* _DATA FOR THIS EXERCISE_

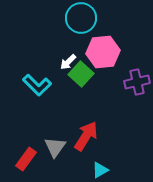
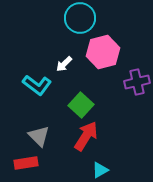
cyan circle: moved 1 px left
pink hexagon: rotated 8 degrees counterclockwise
white arrow: moved 4 px left, 2 px down
green square: moved 31 px down
cyan L-shape: rotated 8 degrees counterclockwise
gray triangle: moved 16 px left, 11 px up; rotated 20 degrees counterclockwise
red rectangle: moved 4 px down; rotated 45 degrees clockwise
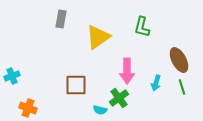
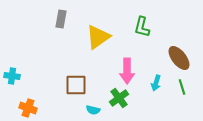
brown ellipse: moved 2 px up; rotated 10 degrees counterclockwise
cyan cross: rotated 28 degrees clockwise
cyan semicircle: moved 7 px left
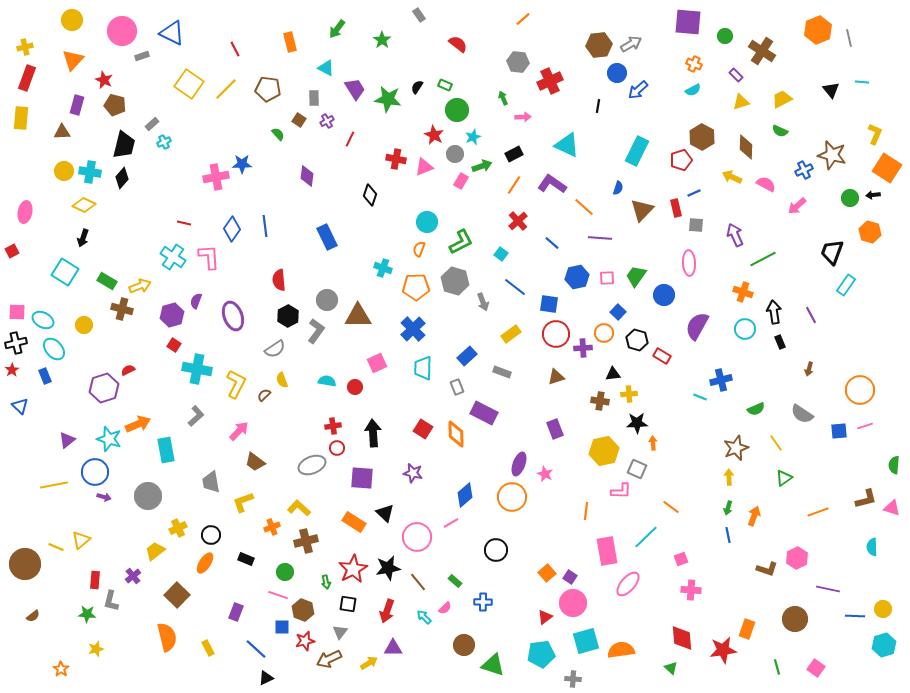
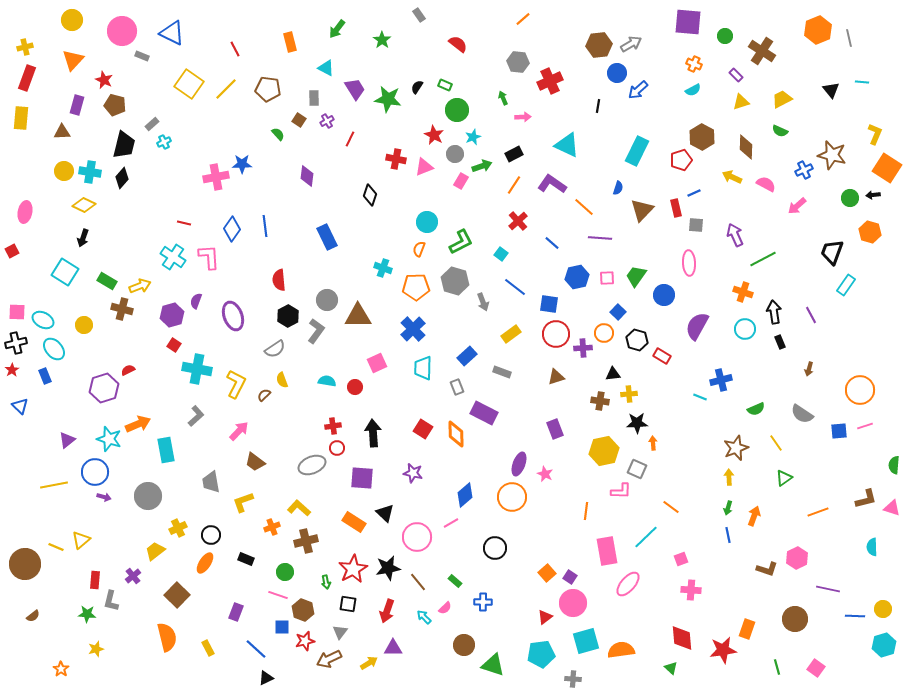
gray rectangle at (142, 56): rotated 40 degrees clockwise
black circle at (496, 550): moved 1 px left, 2 px up
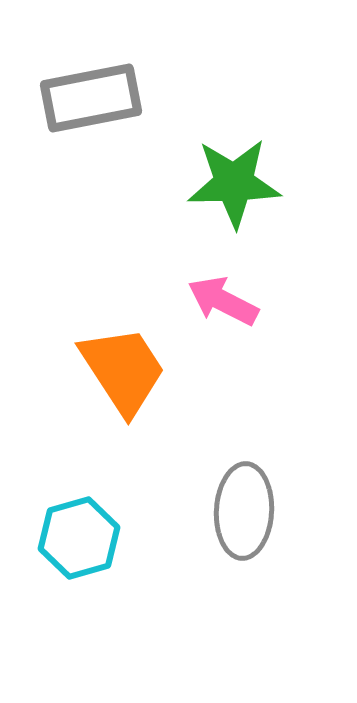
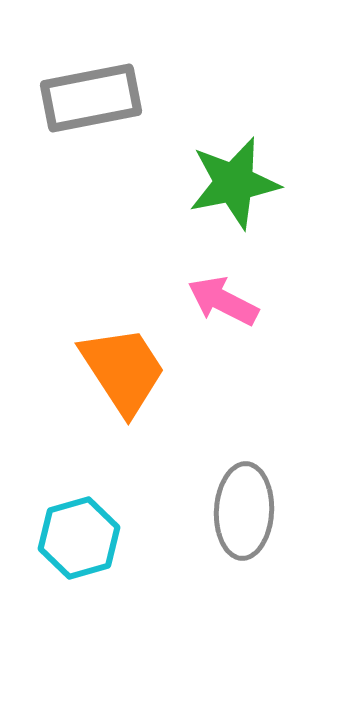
green star: rotated 10 degrees counterclockwise
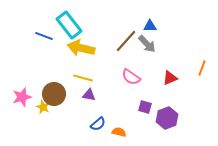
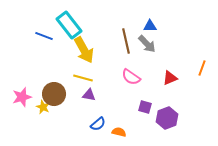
brown line: rotated 55 degrees counterclockwise
yellow arrow: moved 3 px right, 2 px down; rotated 132 degrees counterclockwise
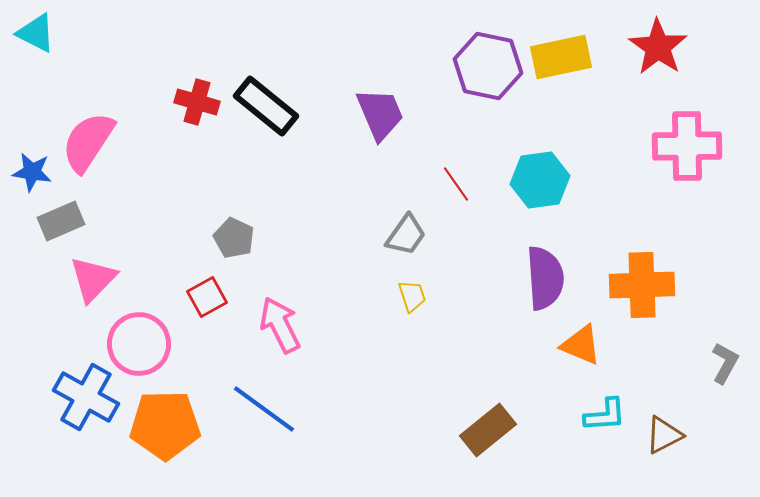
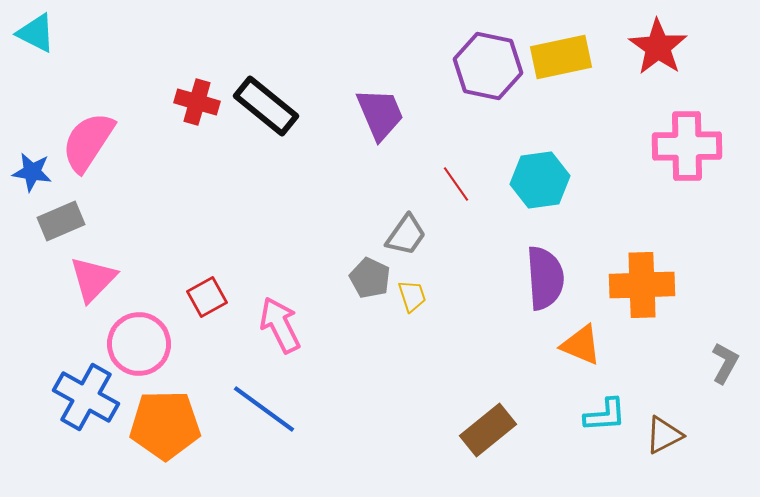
gray pentagon: moved 136 px right, 40 px down
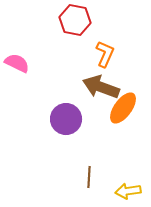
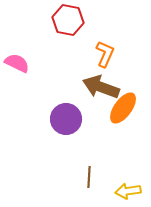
red hexagon: moved 7 px left
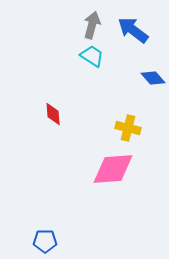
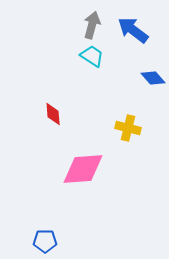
pink diamond: moved 30 px left
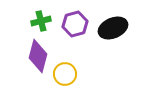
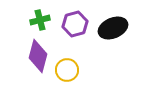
green cross: moved 1 px left, 1 px up
yellow circle: moved 2 px right, 4 px up
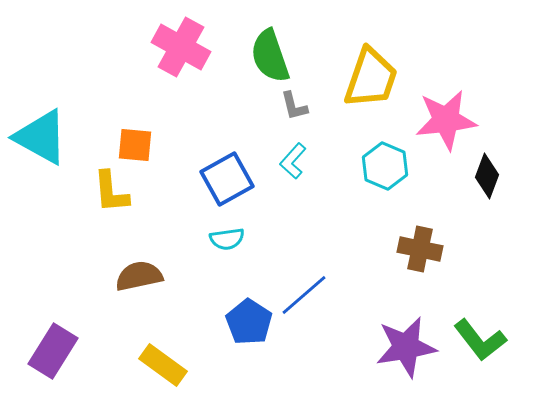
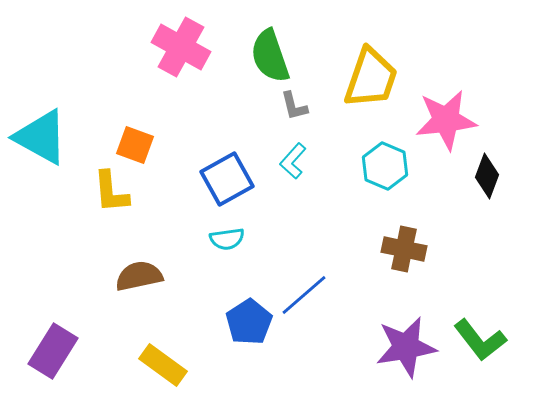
orange square: rotated 15 degrees clockwise
brown cross: moved 16 px left
blue pentagon: rotated 6 degrees clockwise
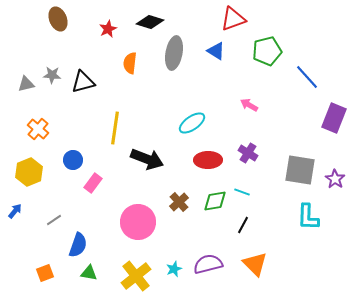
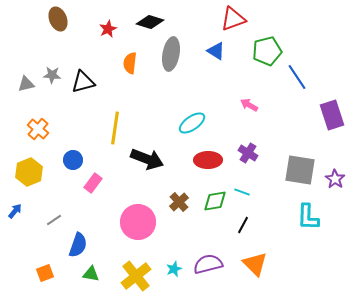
gray ellipse: moved 3 px left, 1 px down
blue line: moved 10 px left; rotated 8 degrees clockwise
purple rectangle: moved 2 px left, 3 px up; rotated 40 degrees counterclockwise
green triangle: moved 2 px right, 1 px down
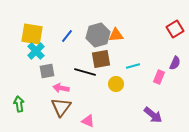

* _ASSIGNED TASK_
Print every entry exactly as written, without the pictures.

* _ANSWER BOX_
cyan circle: moved 1 px left
pink hexagon: rotated 8 degrees counterclockwise
white arrow: moved 4 px left, 2 px down
green square: moved 31 px down
cyan L-shape: rotated 8 degrees counterclockwise
gray triangle: moved 16 px left, 11 px up; rotated 20 degrees counterclockwise
red rectangle: moved 4 px down; rotated 45 degrees clockwise
brown ellipse: moved 2 px up; rotated 10 degrees counterclockwise
cyan cross: rotated 28 degrees clockwise
cyan semicircle: moved 7 px left
gray rectangle at (142, 56): rotated 40 degrees clockwise
black circle at (496, 550): moved 1 px left, 2 px up
green star: rotated 10 degrees counterclockwise
brown line: rotated 55 degrees counterclockwise
yellow arrow: moved 3 px right, 2 px down; rotated 132 degrees counterclockwise
gray pentagon: moved 136 px right, 40 px down
red hexagon: moved 7 px left
pink diamond: moved 30 px left
green cross: moved 1 px left, 1 px up
yellow circle: moved 2 px right, 4 px up
orange square: rotated 15 degrees clockwise
brown cross: moved 16 px left
blue pentagon: rotated 6 degrees clockwise
gray ellipse: moved 3 px left, 1 px down
blue line: moved 10 px left; rotated 8 degrees clockwise
purple rectangle: moved 2 px left, 3 px up; rotated 40 degrees counterclockwise
green triangle: moved 2 px right, 1 px down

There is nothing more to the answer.